• What you have to do
Exclude images; transcribe the rest of the data exactly.

===== Data provided =====

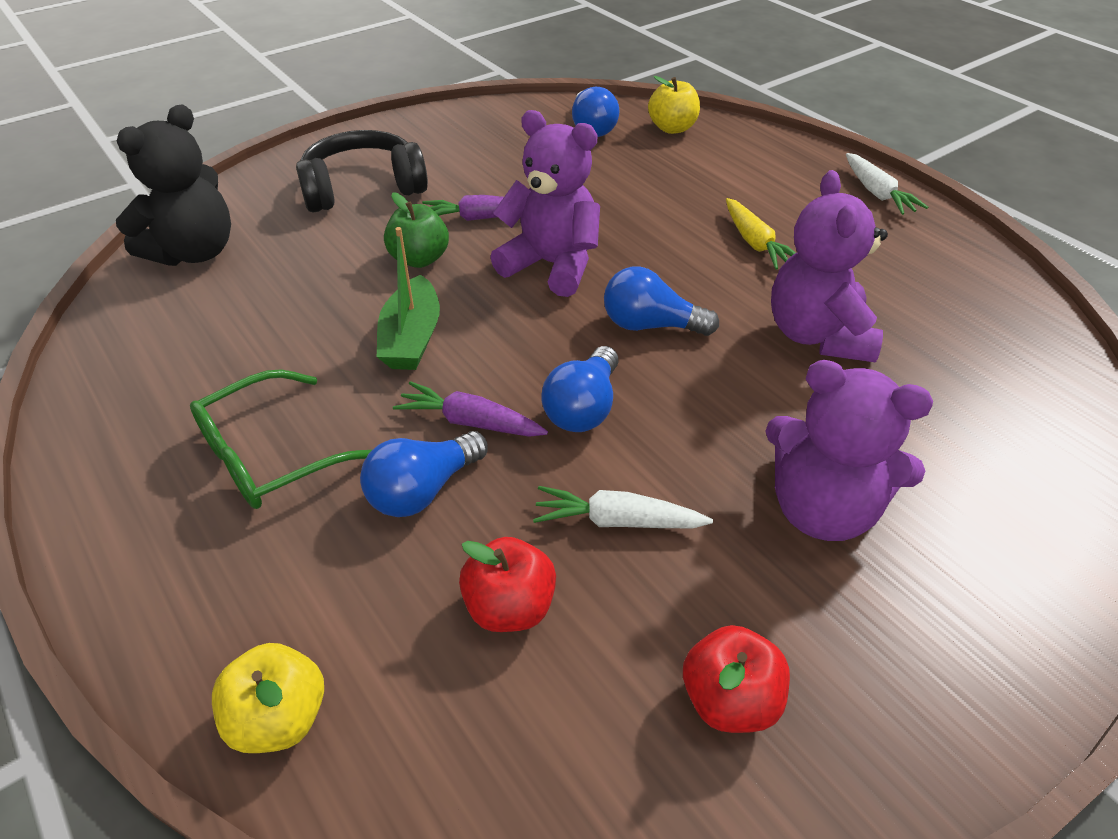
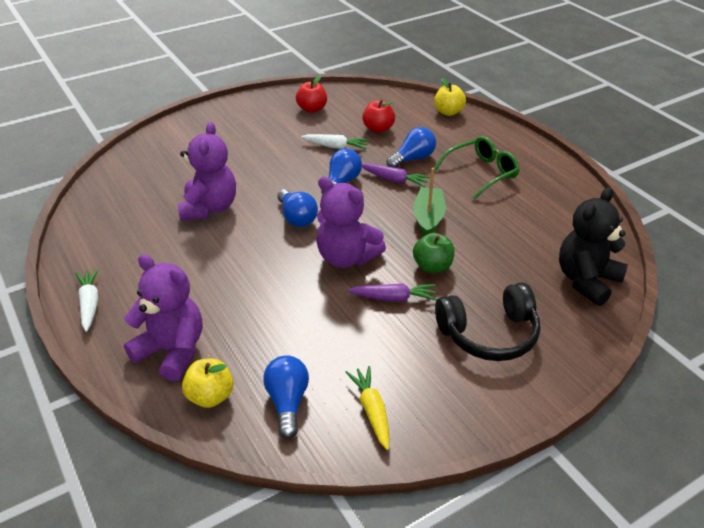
camera: 175 degrees left, 5 degrees down
(650, 325) = (297, 218): blue light bulb -> blue light bulb turned 45 degrees clockwise
(755, 243) = (208, 266): yellow carrot -> yellow carrot (372, 411)
(822, 509) = (254, 146): purple teddy bear -> purple teddy bear (172, 351)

=====

• Result for this task
camera: 175 degrees left, 5 degrees down
(650, 325) = (297, 218): blue light bulb -> blue light bulb turned 45 degrees clockwise
(755, 243) = (208, 266): yellow carrot -> yellow carrot (372, 411)
(822, 509) = (254, 146): purple teddy bear -> purple teddy bear (172, 351)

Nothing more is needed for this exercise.